Lines from the entries below that hold "none" form the answer; copy all of them.
-------- Records for this task --------
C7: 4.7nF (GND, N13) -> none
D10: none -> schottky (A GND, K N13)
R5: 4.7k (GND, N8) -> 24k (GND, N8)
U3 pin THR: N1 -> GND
--------
-------- Records for this task --------
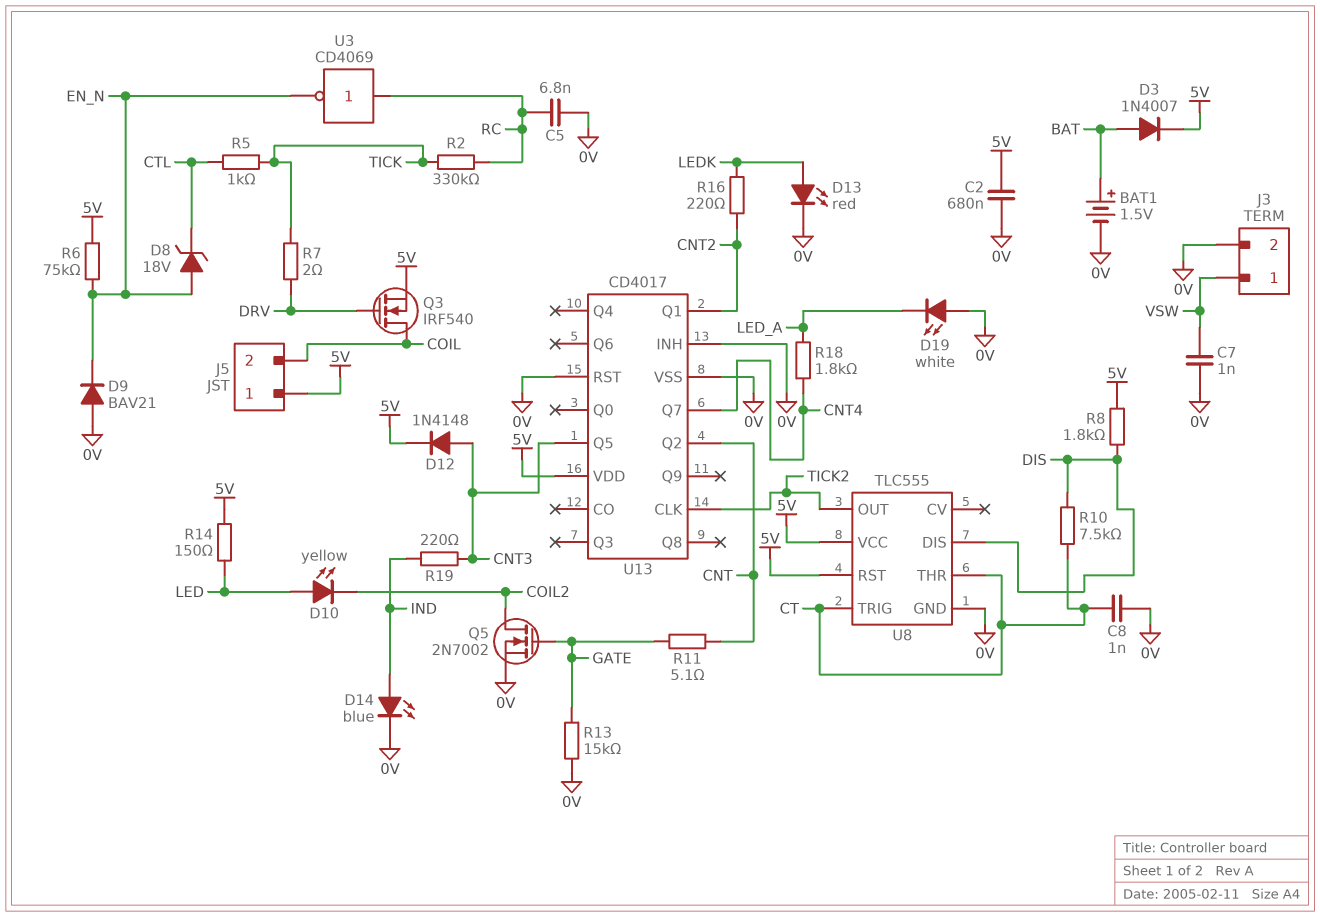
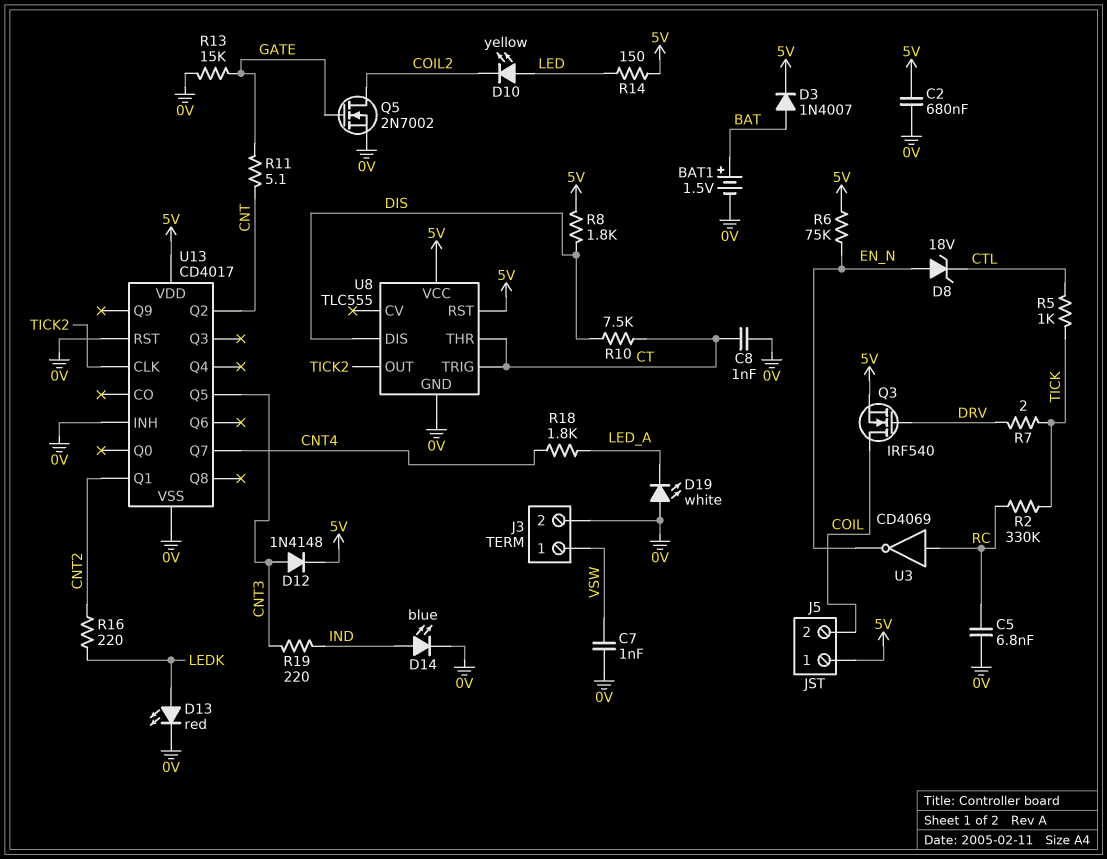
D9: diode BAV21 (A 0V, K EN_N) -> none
--------
### Output of the task
C7: 4.7nF (GND, N13) -> none
D10: none -> schottky (A GND, K N13)
D9: diode BAV21 (A 0V, K EN_N) -> none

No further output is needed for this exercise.